---------- Given data
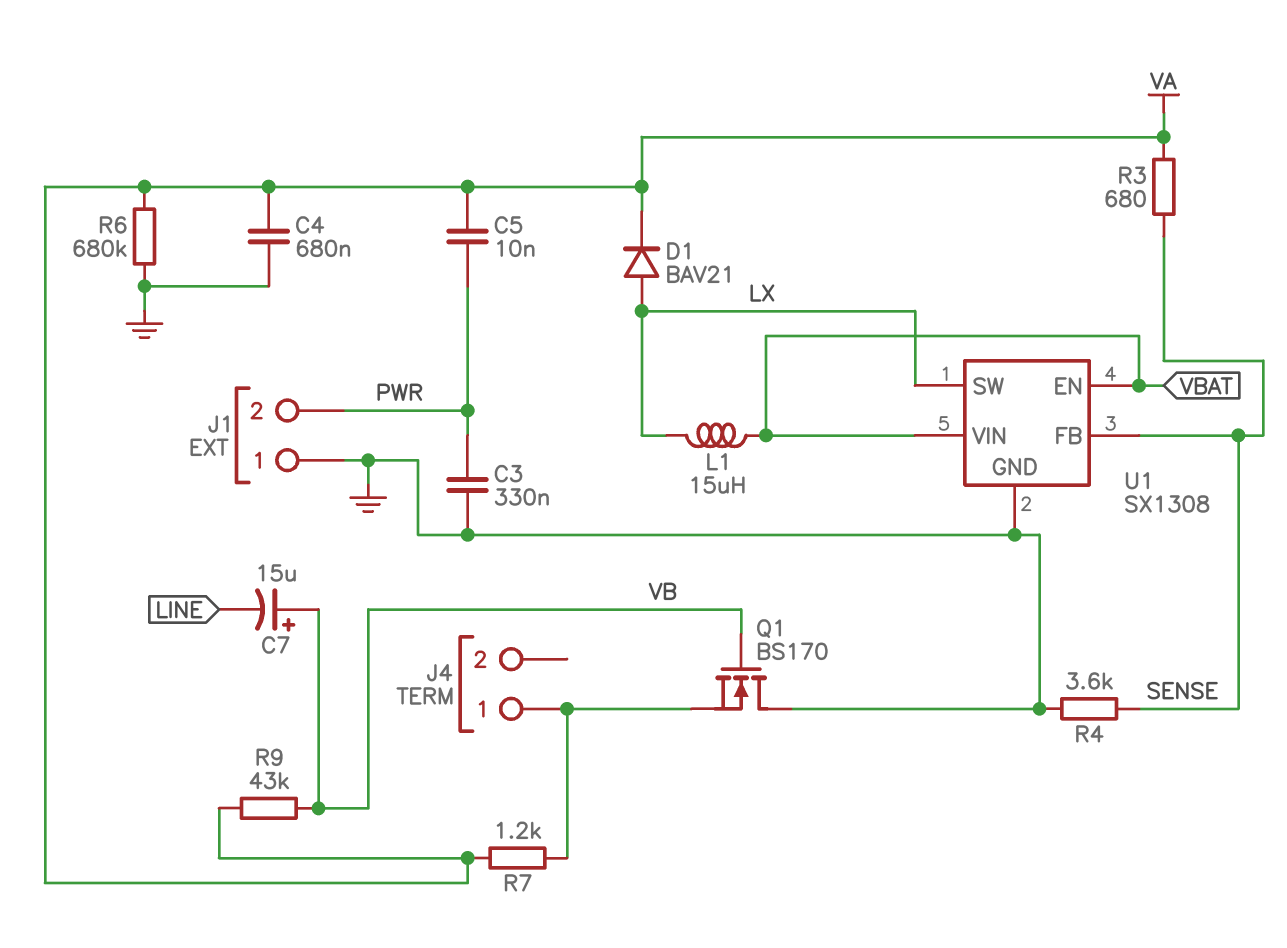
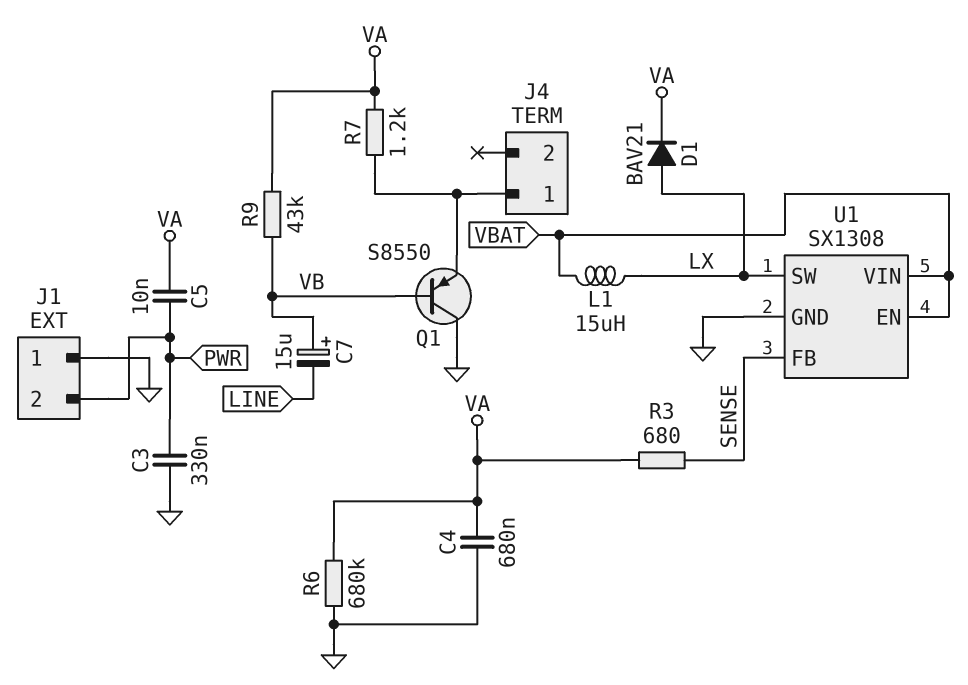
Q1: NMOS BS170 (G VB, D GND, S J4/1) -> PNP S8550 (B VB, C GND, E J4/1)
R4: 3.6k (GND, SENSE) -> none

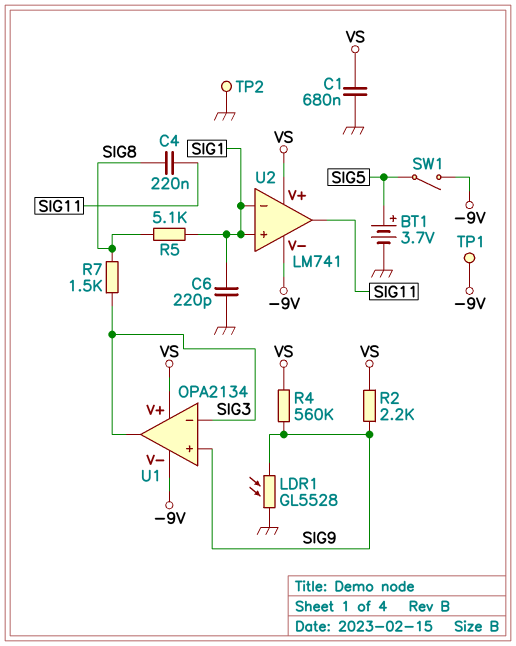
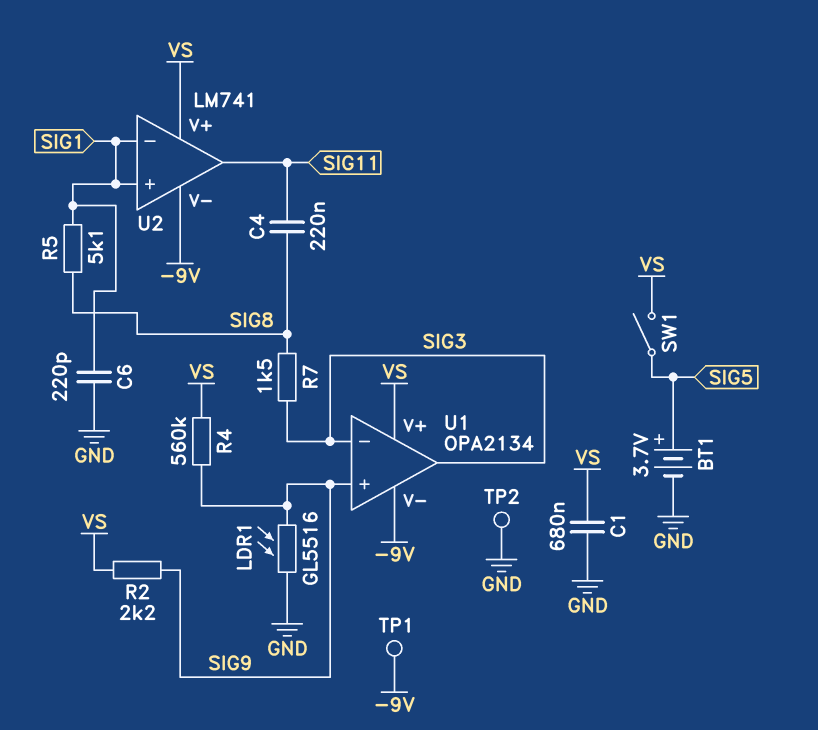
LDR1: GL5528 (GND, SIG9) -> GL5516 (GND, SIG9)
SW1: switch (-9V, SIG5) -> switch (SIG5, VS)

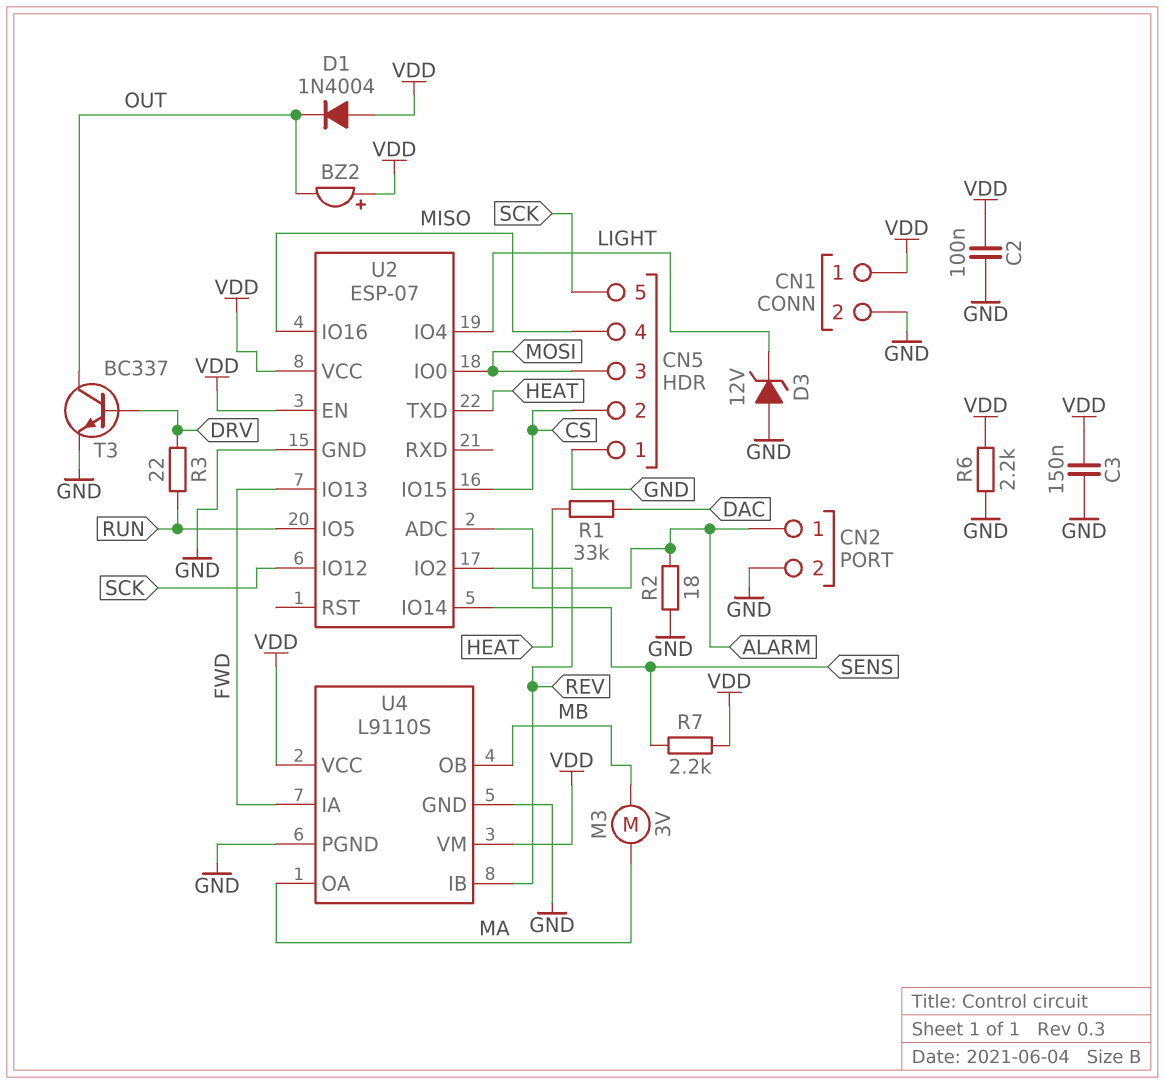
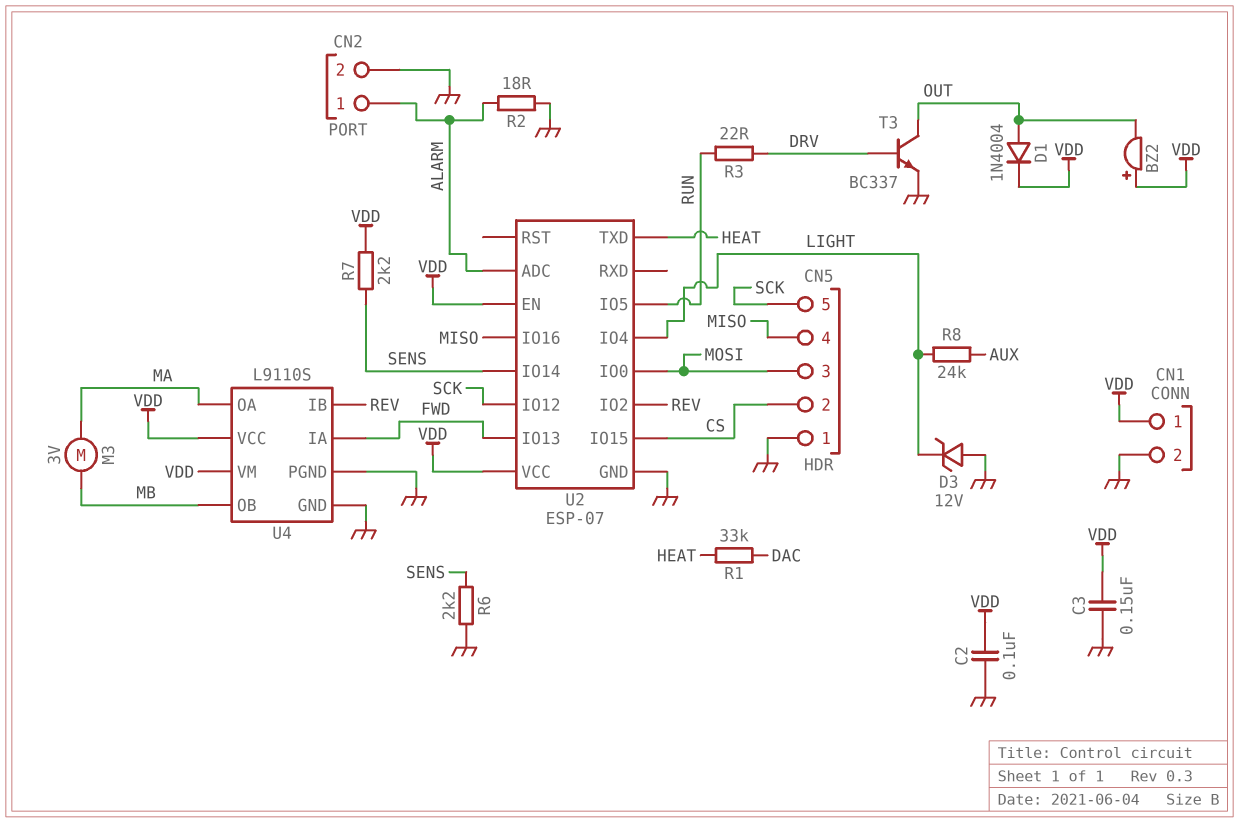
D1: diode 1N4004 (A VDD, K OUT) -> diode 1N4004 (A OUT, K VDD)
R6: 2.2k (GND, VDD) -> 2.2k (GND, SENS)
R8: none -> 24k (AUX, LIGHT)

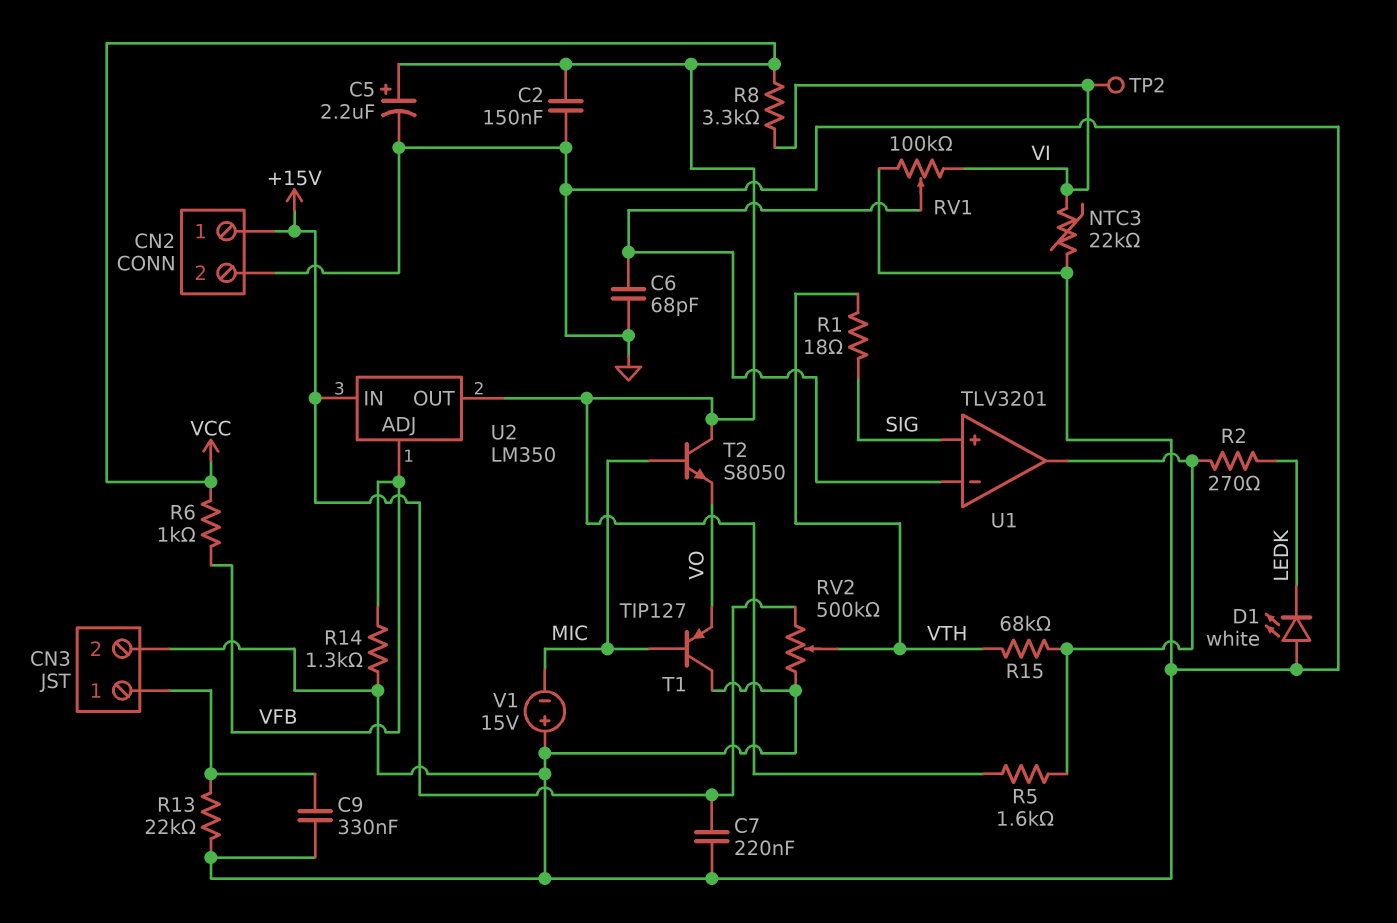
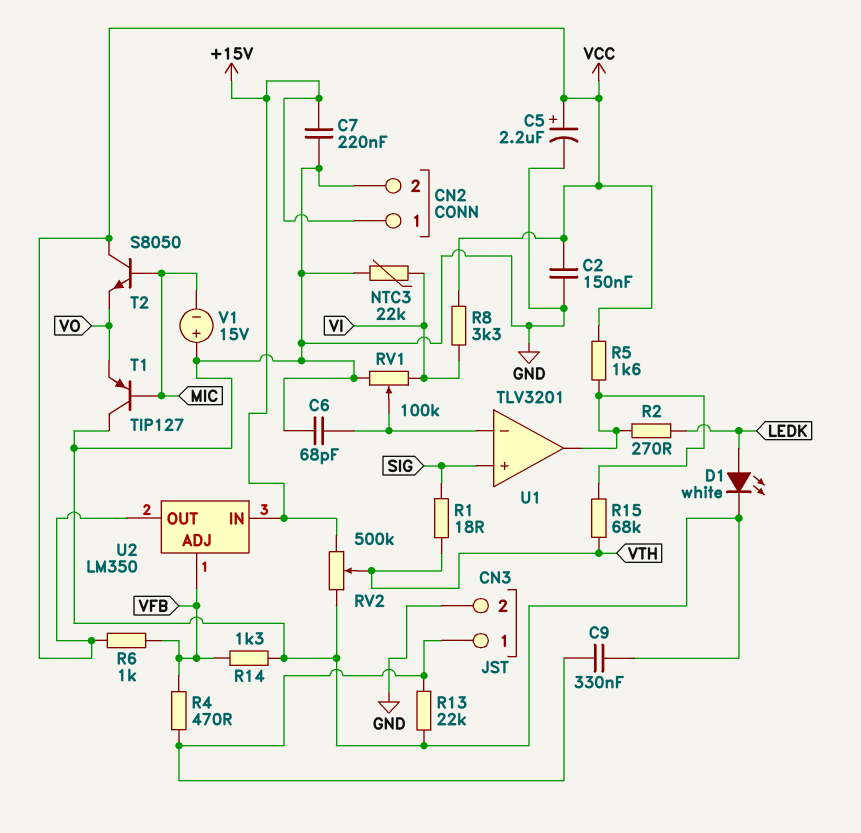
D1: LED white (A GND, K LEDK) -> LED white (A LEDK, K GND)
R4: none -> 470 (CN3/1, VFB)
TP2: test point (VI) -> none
--------------------
Exercise ::
Go through the records and repeat each one exactly, skipping anything that is a picture.

Result ::
Q1: NMOS BS170 (G VB, D GND, S J4/1) -> PNP S8550 (B VB, C GND, E J4/1)
R4: 3.6k (GND, SENSE) -> none

LDR1: GL5528 (GND, SIG9) -> GL5516 (GND, SIG9)
SW1: switch (-9V, SIG5) -> switch (SIG5, VS)

D1: diode 1N4004 (A VDD, K OUT) -> diode 1N4004 (A OUT, K VDD)
R6: 2.2k (GND, VDD) -> 2.2k (GND, SENS)
R8: none -> 24k (AUX, LIGHT)

D1: LED white (A GND, K LEDK) -> LED white (A LEDK, K GND)
R4: none -> 470 (CN3/1, VFB)
TP2: test point (VI) -> none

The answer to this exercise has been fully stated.